### [PROBLEM DETAILS]
Give the listing again in full and exactly, apart from its pictures.

### [RECORDS SHOWN]
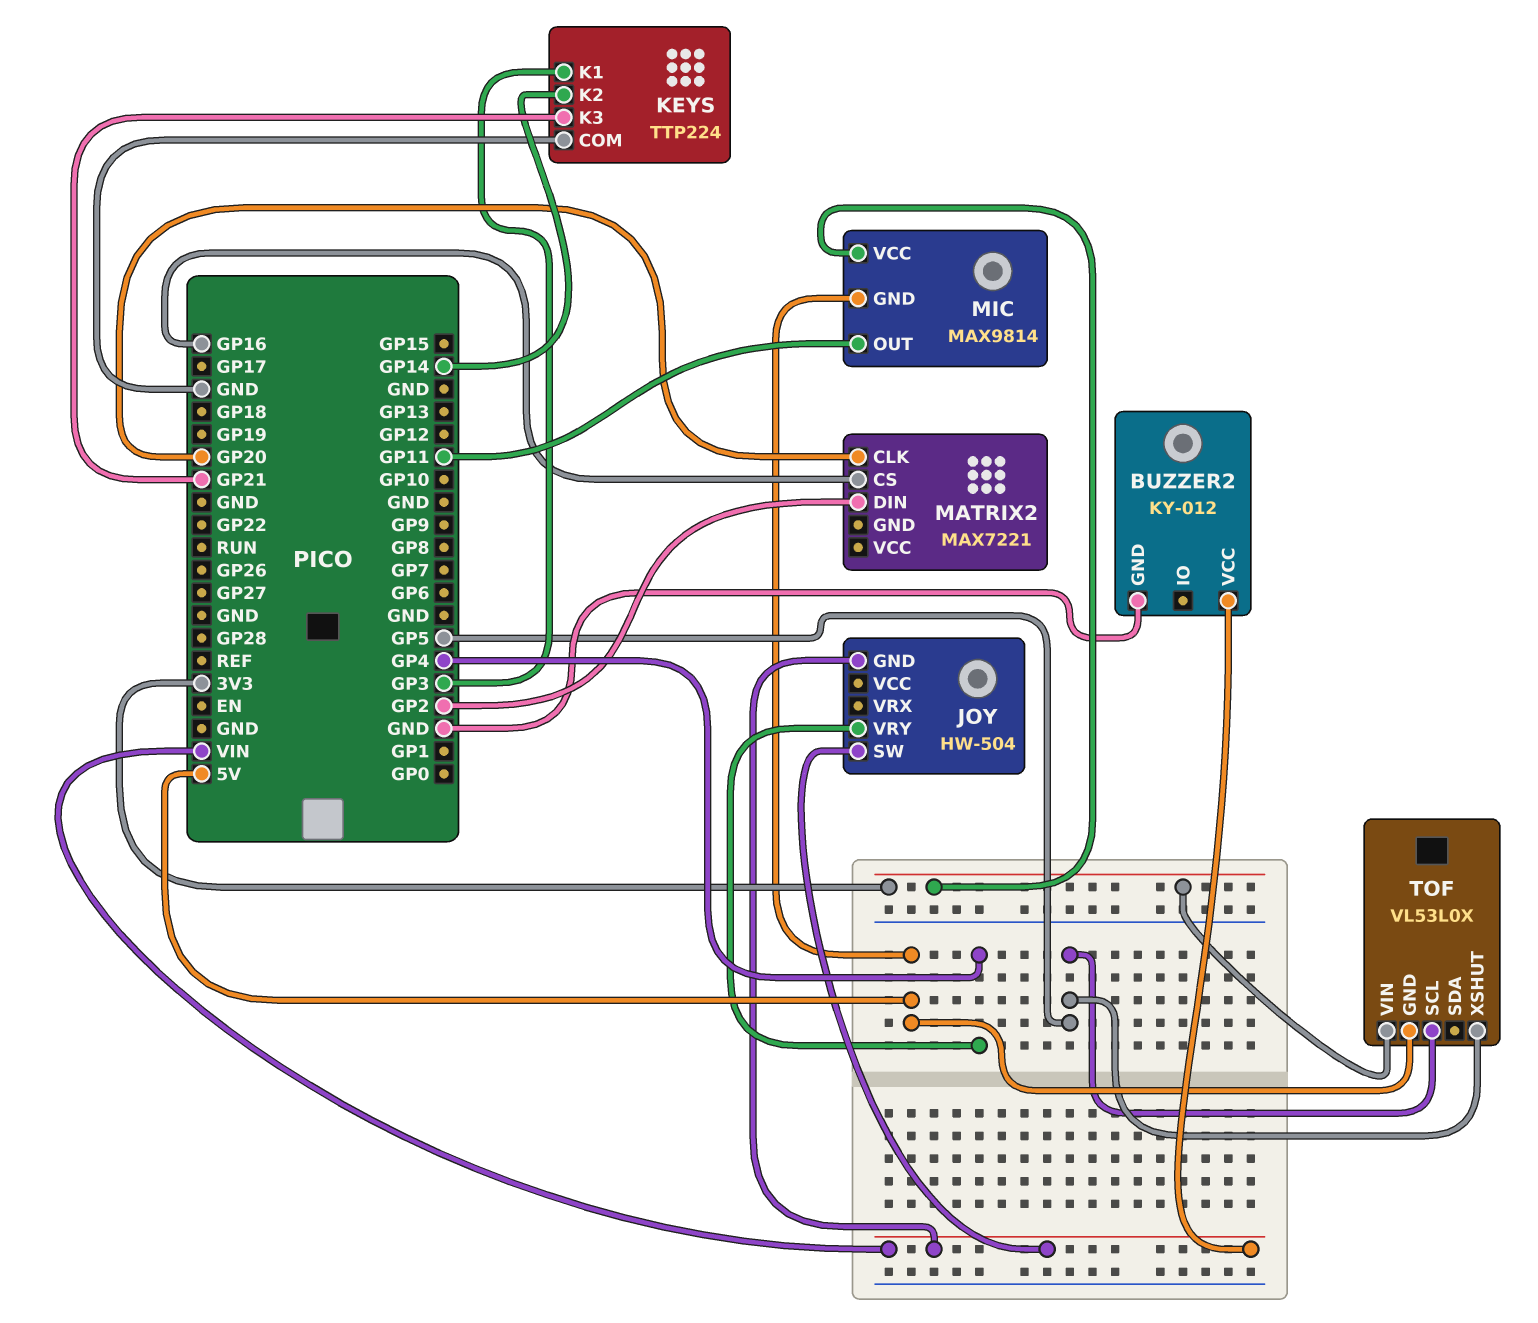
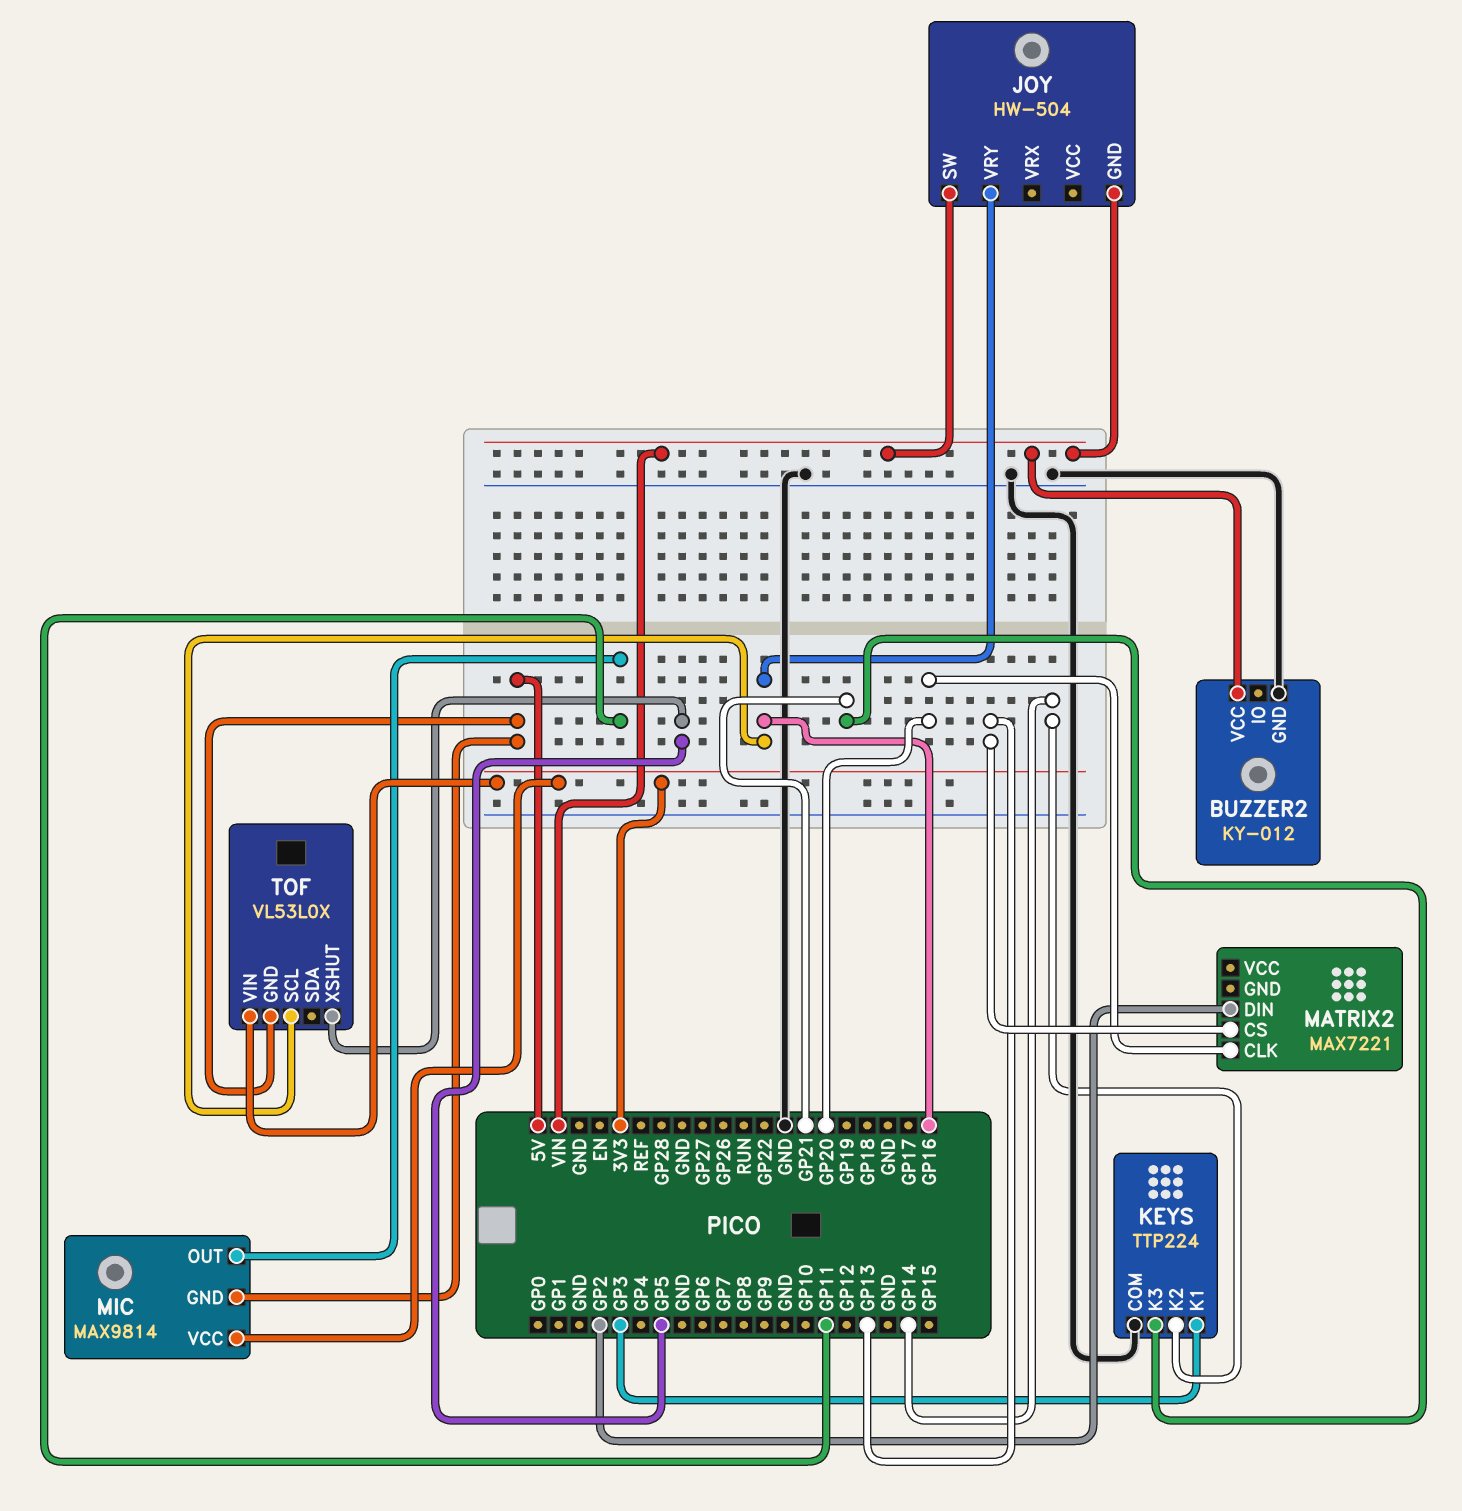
JOY pin VRY: GP4 -> GP16
MATRIX2 pin CS: GP16 -> GP13
TOF pin SCL: GP5 -> GP16

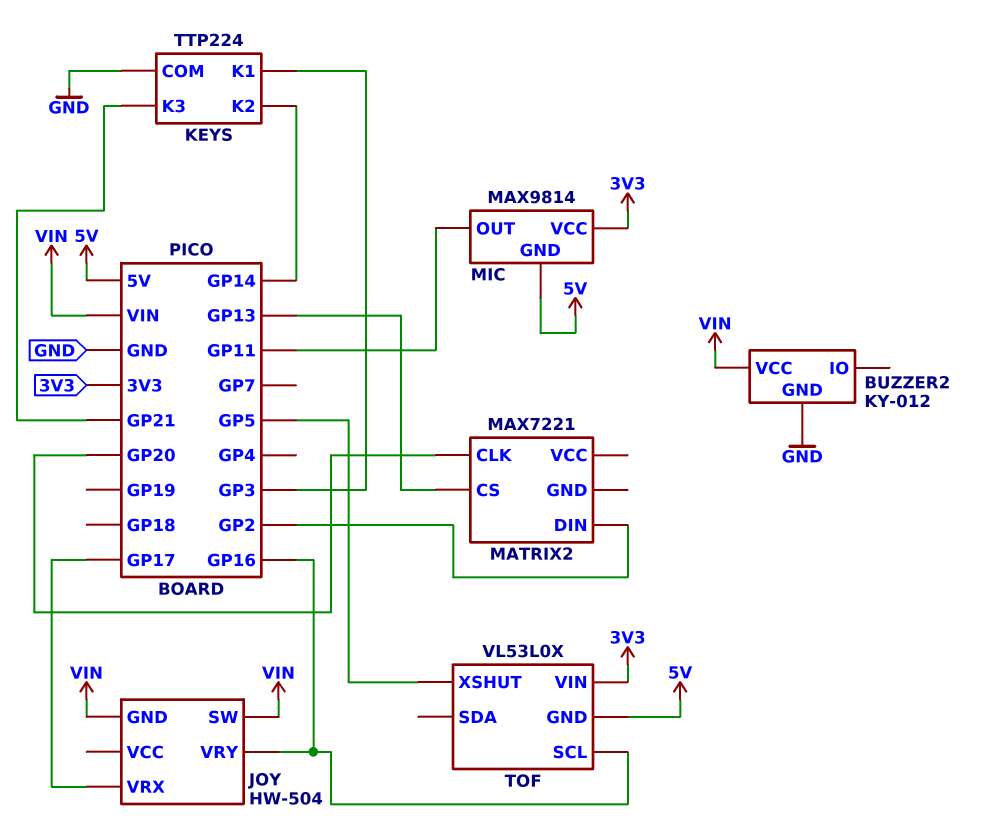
JOY pin VRX: none -> GP17

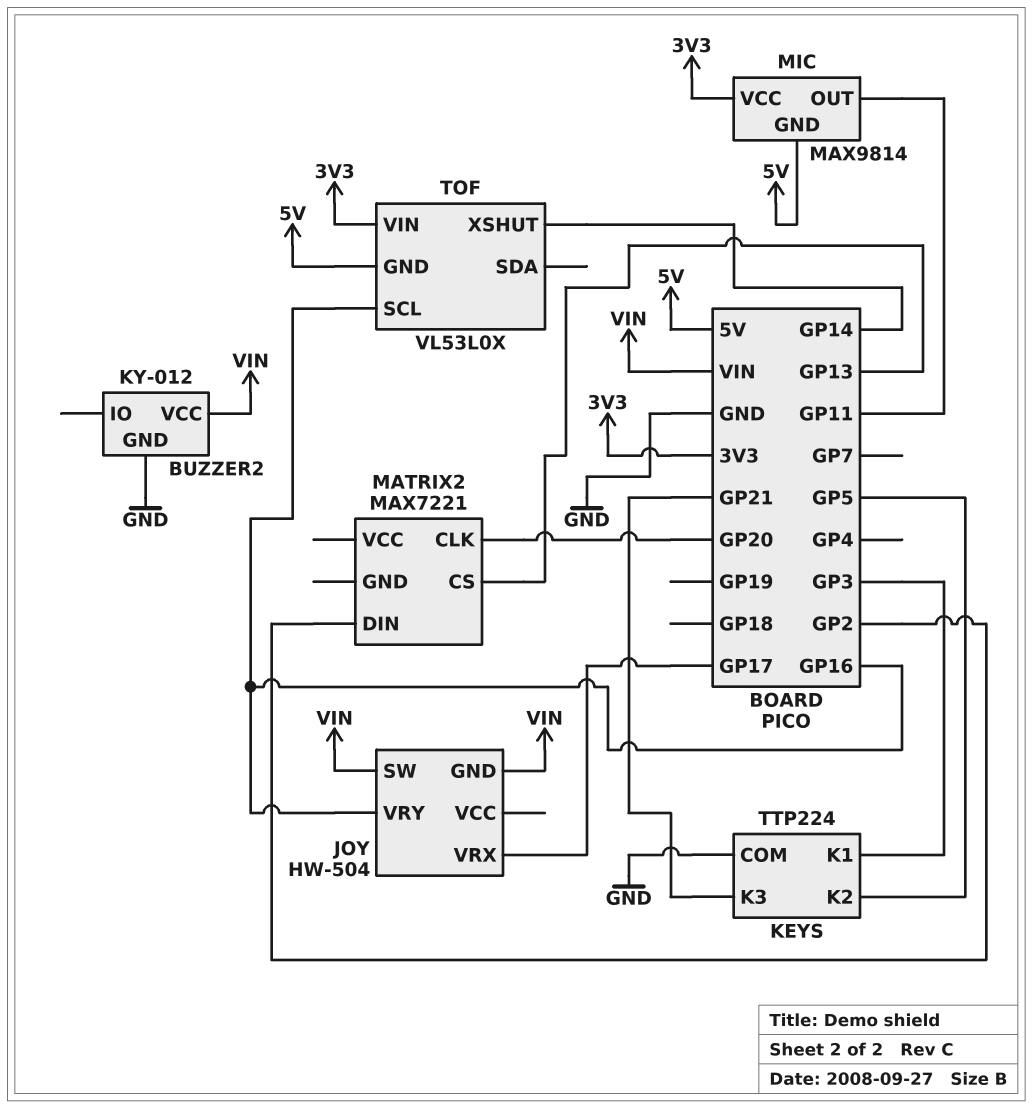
KEYS pin K2: GP14 -> GP5
TOF pin XSHUT: GP5 -> GP14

### [RESULT OF THE EXERCISE]
JOY pin VRY: GP4 -> GP16
MATRIX2 pin CS: GP16 -> GP13
TOF pin SCL: GP5 -> GP16

JOY pin VRX: none -> GP17

KEYS pin K2: GP14 -> GP5
TOF pin XSHUT: GP5 -> GP14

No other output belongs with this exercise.